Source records
══════════════════════════════

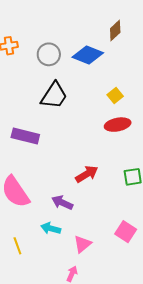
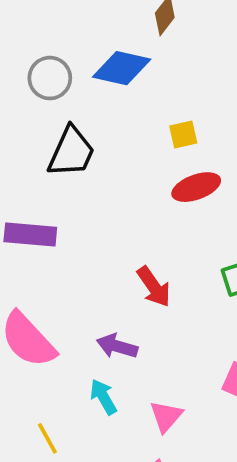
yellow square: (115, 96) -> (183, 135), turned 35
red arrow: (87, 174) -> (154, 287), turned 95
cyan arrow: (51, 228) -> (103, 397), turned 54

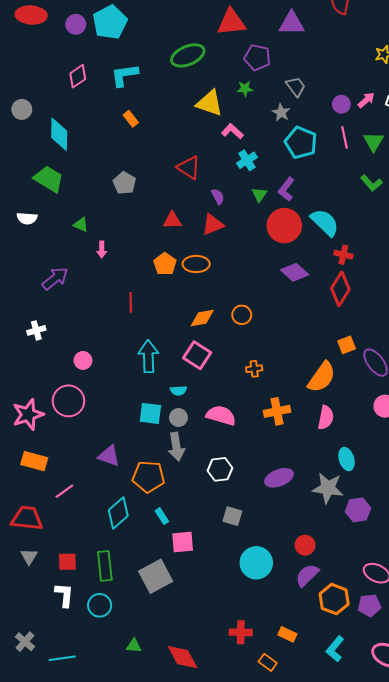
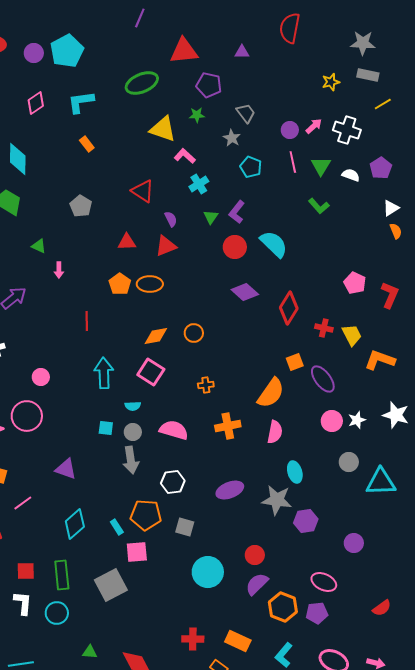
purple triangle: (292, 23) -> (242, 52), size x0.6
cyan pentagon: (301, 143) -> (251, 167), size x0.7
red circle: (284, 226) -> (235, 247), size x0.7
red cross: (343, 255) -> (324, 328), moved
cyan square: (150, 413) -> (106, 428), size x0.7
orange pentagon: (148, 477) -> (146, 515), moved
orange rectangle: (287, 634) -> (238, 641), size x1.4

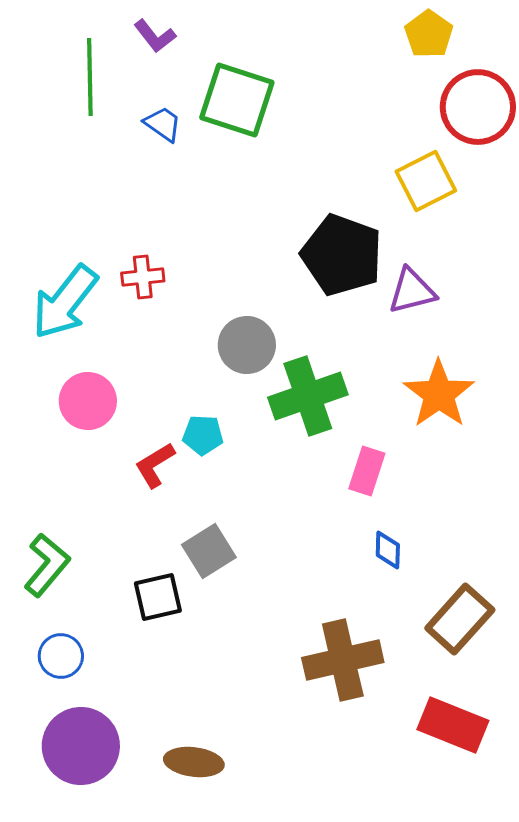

══════════════════════════════

- **Exercise brief**:
Above are records with pictures; repeat the records exactly and leave the pictures out.

- **Task answer**:
yellow square: (115, 96) -> (183, 135), turned 35
red arrow: (87, 174) -> (154, 287), turned 95
cyan arrow: (51, 228) -> (103, 397), turned 54

purple triangle: (292, 23) -> (242, 52), size x0.6
cyan pentagon: (301, 143) -> (251, 167), size x0.7
red circle: (284, 226) -> (235, 247), size x0.7
red cross: (343, 255) -> (324, 328), moved
cyan square: (150, 413) -> (106, 428), size x0.7
orange pentagon: (148, 477) -> (146, 515), moved
orange rectangle: (287, 634) -> (238, 641), size x1.4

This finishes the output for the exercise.